• **Synthetic shape transformation data**:
◆ ◆ ◆

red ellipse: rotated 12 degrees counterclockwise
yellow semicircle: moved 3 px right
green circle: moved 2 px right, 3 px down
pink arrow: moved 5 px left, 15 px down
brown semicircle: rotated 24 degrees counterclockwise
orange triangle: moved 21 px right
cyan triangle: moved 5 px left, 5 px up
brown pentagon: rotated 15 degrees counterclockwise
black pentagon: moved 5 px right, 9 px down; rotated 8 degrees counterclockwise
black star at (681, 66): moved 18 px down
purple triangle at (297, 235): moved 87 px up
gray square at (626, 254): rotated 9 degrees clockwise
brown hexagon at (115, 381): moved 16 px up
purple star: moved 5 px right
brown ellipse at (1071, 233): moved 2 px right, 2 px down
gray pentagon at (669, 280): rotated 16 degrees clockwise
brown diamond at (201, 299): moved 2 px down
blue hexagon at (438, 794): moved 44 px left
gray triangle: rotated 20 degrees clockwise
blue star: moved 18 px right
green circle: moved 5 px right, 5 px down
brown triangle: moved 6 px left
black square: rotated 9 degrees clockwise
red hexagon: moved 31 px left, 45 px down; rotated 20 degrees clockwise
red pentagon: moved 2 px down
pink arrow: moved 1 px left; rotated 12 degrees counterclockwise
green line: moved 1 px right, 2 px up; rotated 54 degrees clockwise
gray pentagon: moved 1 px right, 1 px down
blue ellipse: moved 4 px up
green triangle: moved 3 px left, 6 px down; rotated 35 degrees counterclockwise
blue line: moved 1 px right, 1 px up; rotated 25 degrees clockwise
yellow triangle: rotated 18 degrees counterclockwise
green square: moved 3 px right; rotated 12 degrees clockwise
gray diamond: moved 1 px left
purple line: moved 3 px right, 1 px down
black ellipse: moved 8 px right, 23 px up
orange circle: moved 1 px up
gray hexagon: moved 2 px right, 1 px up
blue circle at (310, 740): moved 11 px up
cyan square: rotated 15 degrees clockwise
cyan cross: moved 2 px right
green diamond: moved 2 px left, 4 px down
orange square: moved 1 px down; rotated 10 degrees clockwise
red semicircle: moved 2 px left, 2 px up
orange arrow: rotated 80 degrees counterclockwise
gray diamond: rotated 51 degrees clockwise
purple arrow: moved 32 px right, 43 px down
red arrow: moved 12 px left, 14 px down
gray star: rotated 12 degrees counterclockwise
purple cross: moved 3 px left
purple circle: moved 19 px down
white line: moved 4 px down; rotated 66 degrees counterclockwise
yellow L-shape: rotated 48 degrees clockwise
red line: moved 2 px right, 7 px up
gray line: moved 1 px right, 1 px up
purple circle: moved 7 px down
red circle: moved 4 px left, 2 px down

◆ ◆ ◆

Exact duplication is required for the lines above, from the line that contains "purple star: moved 5 px right" to the line that contains "red hexagon: moved", inclusive; omit all others.

• **Task output**:
purple star: moved 5 px right
brown ellipse at (1071, 233): moved 2 px right, 2 px down
gray pentagon at (669, 280): rotated 16 degrees clockwise
brown diamond at (201, 299): moved 2 px down
blue hexagon at (438, 794): moved 44 px left
gray triangle: rotated 20 degrees clockwise
blue star: moved 18 px right
green circle: moved 5 px right, 5 px down
brown triangle: moved 6 px left
black square: rotated 9 degrees clockwise
red hexagon: moved 31 px left, 45 px down; rotated 20 degrees clockwise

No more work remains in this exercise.